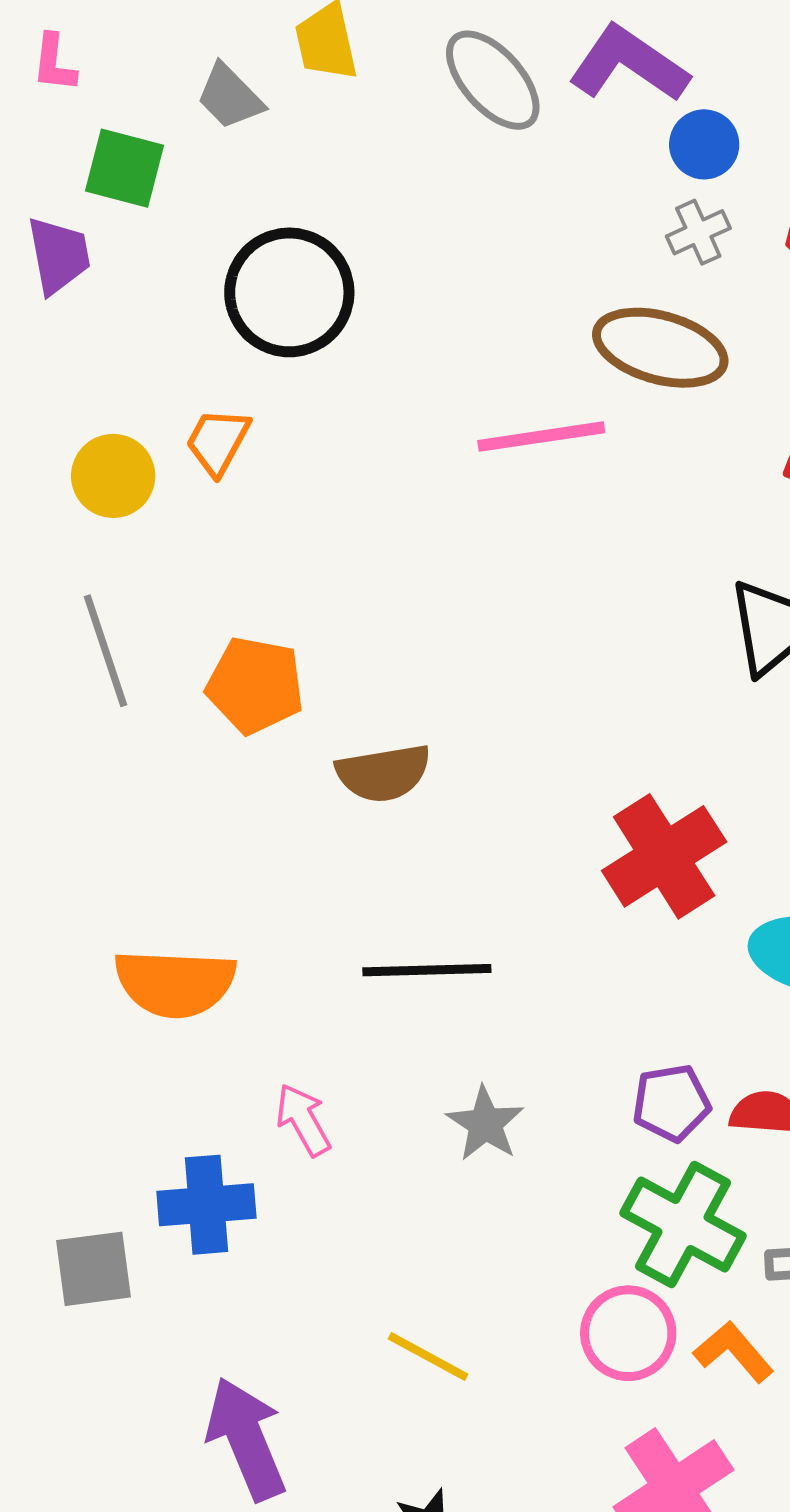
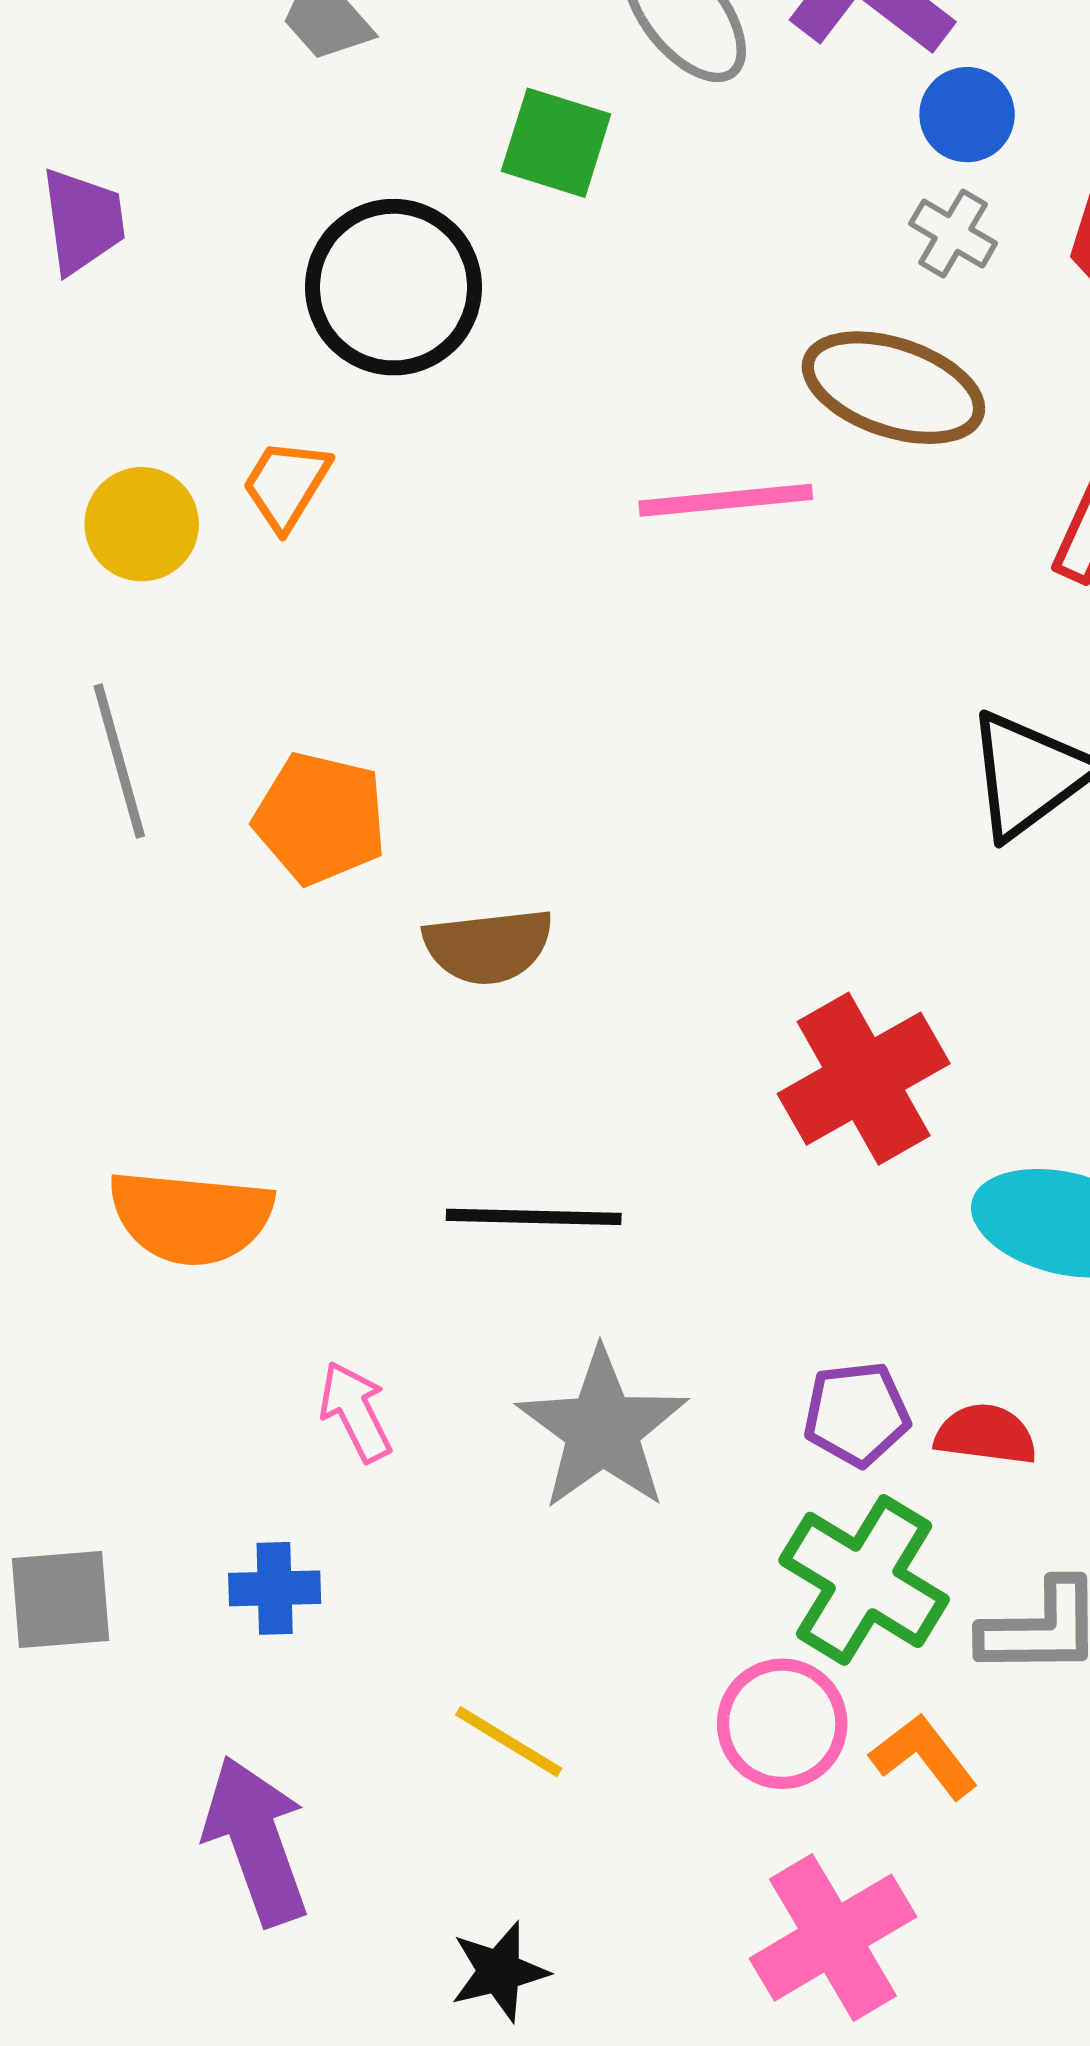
green square: (125, 168) -> (556, 143), moved
gray cross: (698, 232) -> (953, 233), turned -38
gray star: (485, 1124) -> (602, 1430), size x1.6
blue cross: (206, 1205) -> (275, 1588), moved, size x0.7

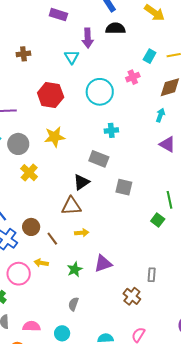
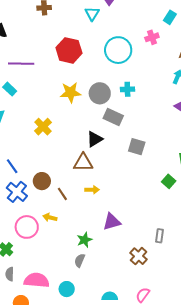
gray circle: (18, 144) -> (100, 93), moved
green star: (75, 269) -> (84, 240), moved
pink semicircle: (32, 326) -> (37, 280), size x1.4

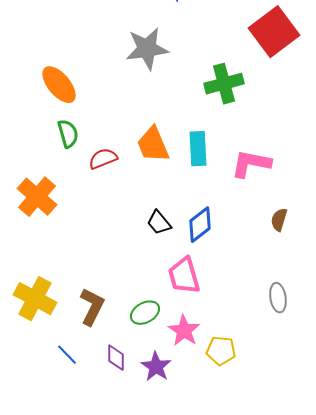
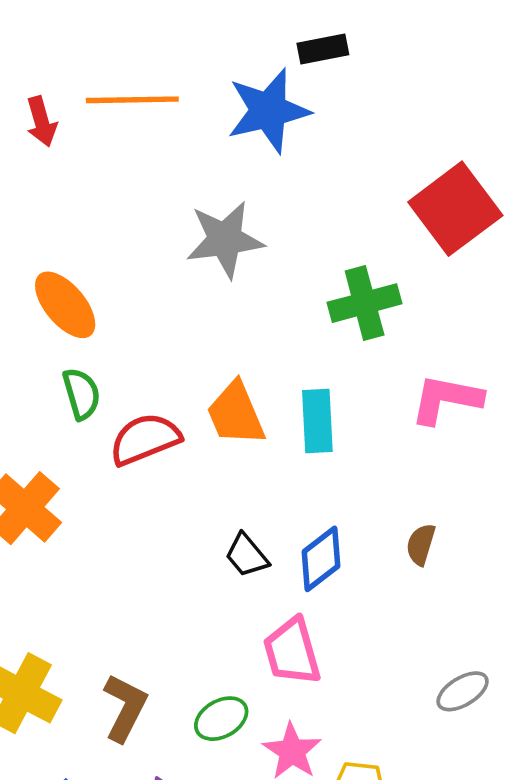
red semicircle: (103, 159) -> (145, 439), size x1.4
pink L-shape: (251, 164) -> (446, 399), moved
brown semicircle: (279, 220) -> (421, 544), moved
gray ellipse: (278, 298) -> (463, 691), turned 68

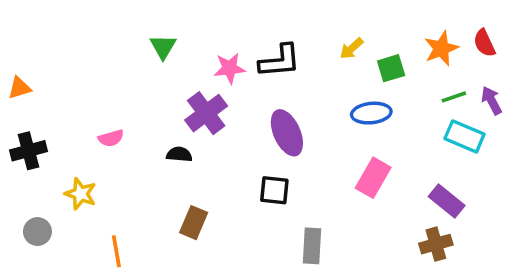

● **Exercise**
Write out each entry word for word, images excluded.

● **Written answer**
green square: (125, 168) -> (556, 143), moved
gray cross: (698, 232) -> (953, 233), turned -38
gray star: (485, 1124) -> (602, 1430), size x1.6
blue cross: (206, 1205) -> (275, 1588), moved, size x0.7

gray circle: (18, 144) -> (100, 93), moved
green star: (75, 269) -> (84, 240), moved
pink semicircle: (32, 326) -> (37, 280), size x1.4

red semicircle: (103, 159) -> (145, 439), size x1.4
pink L-shape: (251, 164) -> (446, 399), moved
brown semicircle: (279, 220) -> (421, 544), moved
gray ellipse: (278, 298) -> (463, 691), turned 68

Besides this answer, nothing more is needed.